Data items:
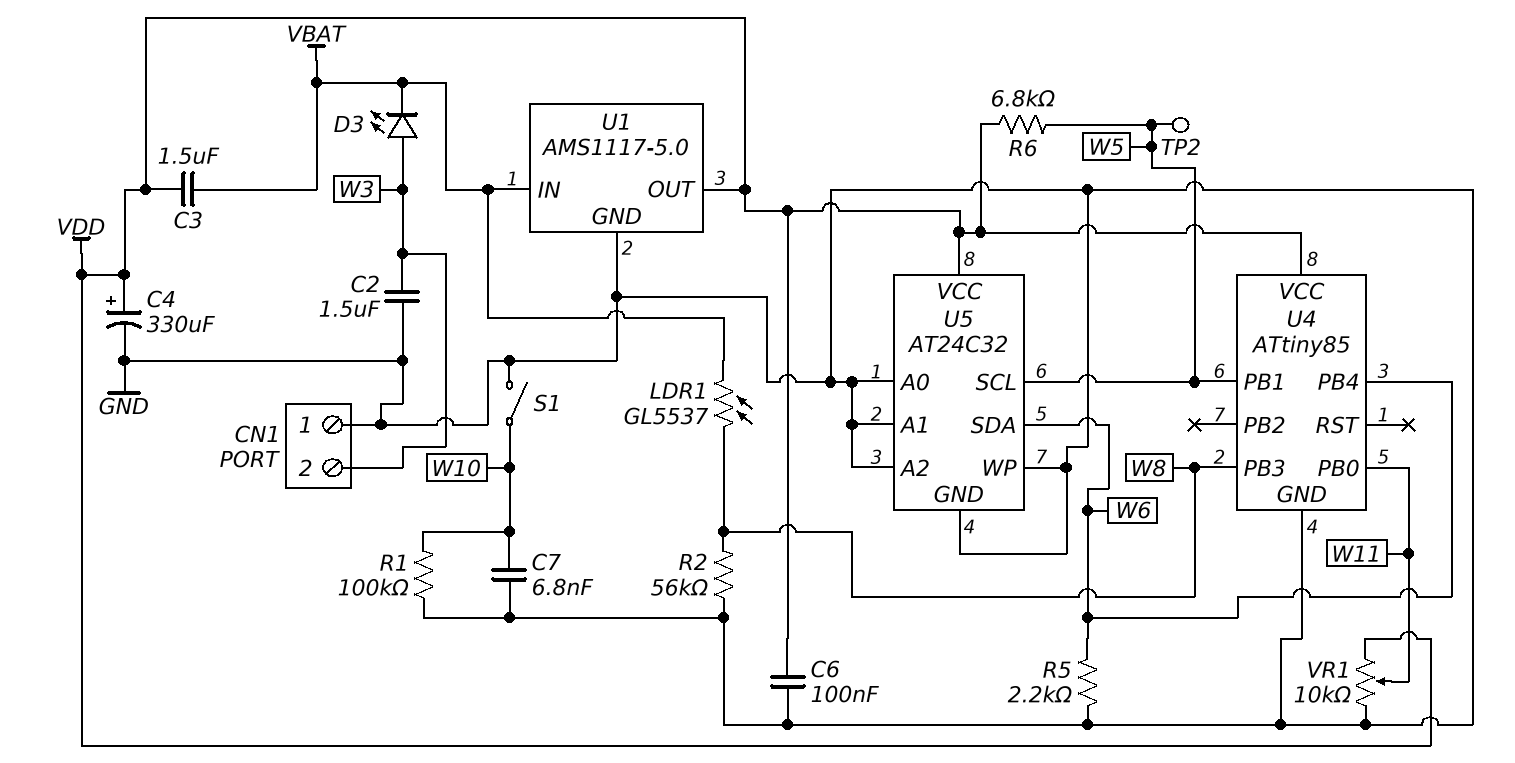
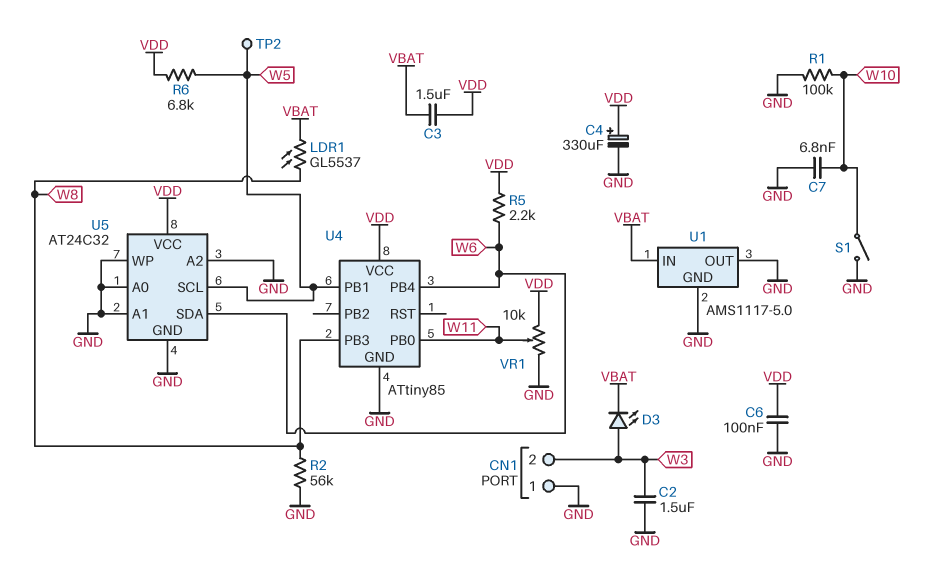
R5: 2.2k (GND, W6) -> 2.2k (VDD, W6)
U1 pin OUT: VDD -> GND

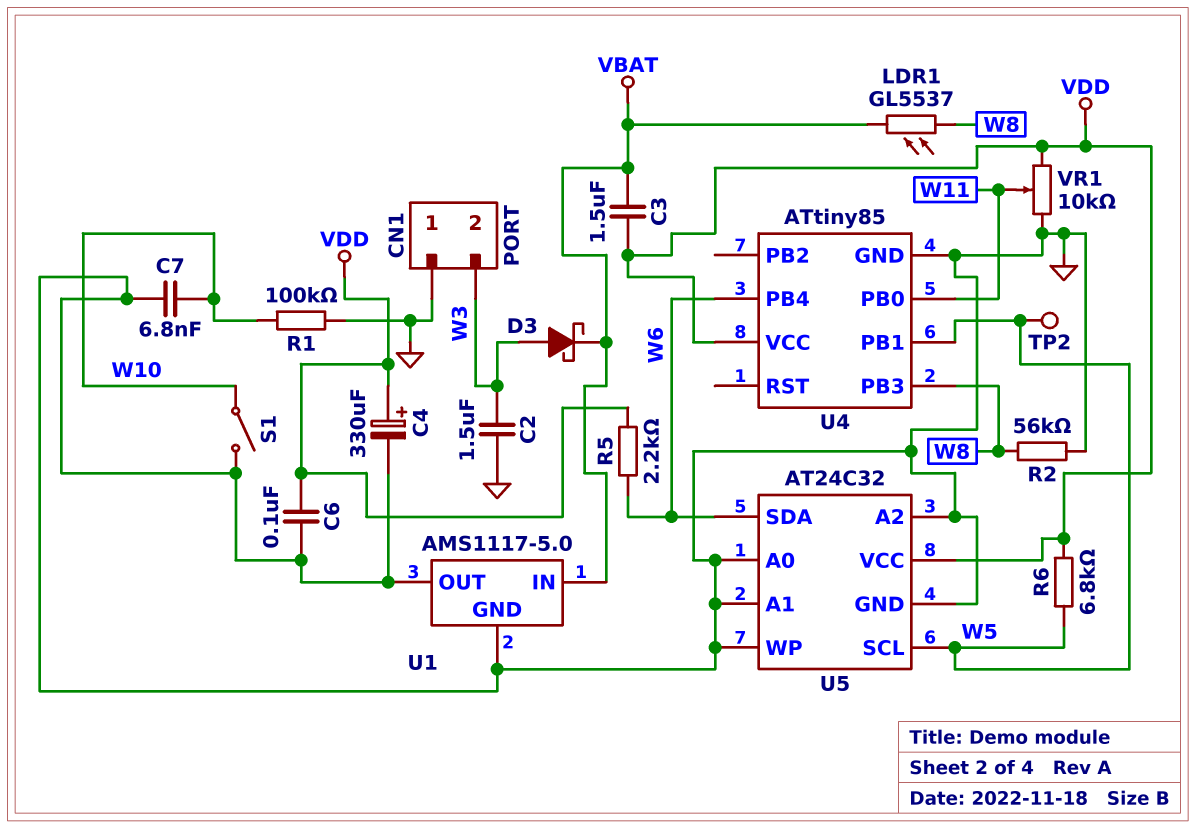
D3: LED (A W3, K VBAT) -> schottky (A W3, K VBAT)

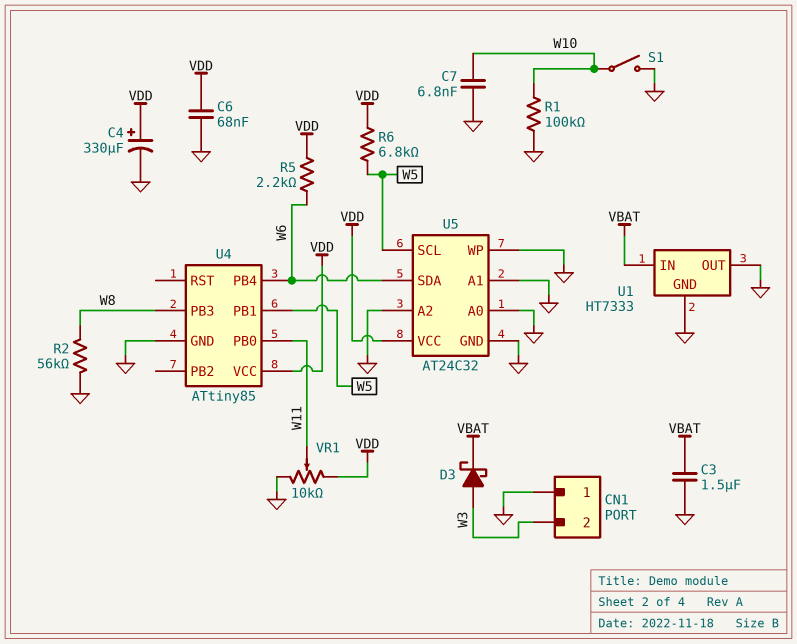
C2: 1.5uF (GND, W3) -> none
C3: 1.5uF (VBAT, VDD) -> 1.5uF (GND, VBAT)
C6: 100nF (GND, VDD) -> 68nF (GND, VDD)
LDR1: GL5537 (VBAT, W8) -> none
TP2: test point (W5) -> none
U1: AMS1117-5.0 -> HT7333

◆ Task prompt: Print exactly, and only, the lines from the line that contains "C6: 100nF (GND, VDD) -> 68nF (GND, VDD)" through the last line of the records.

◆ Task result:
C6: 100nF (GND, VDD) -> 68nF (GND, VDD)
LDR1: GL5537 (VBAT, W8) -> none
TP2: test point (W5) -> none
U1: AMS1117-5.0 -> HT7333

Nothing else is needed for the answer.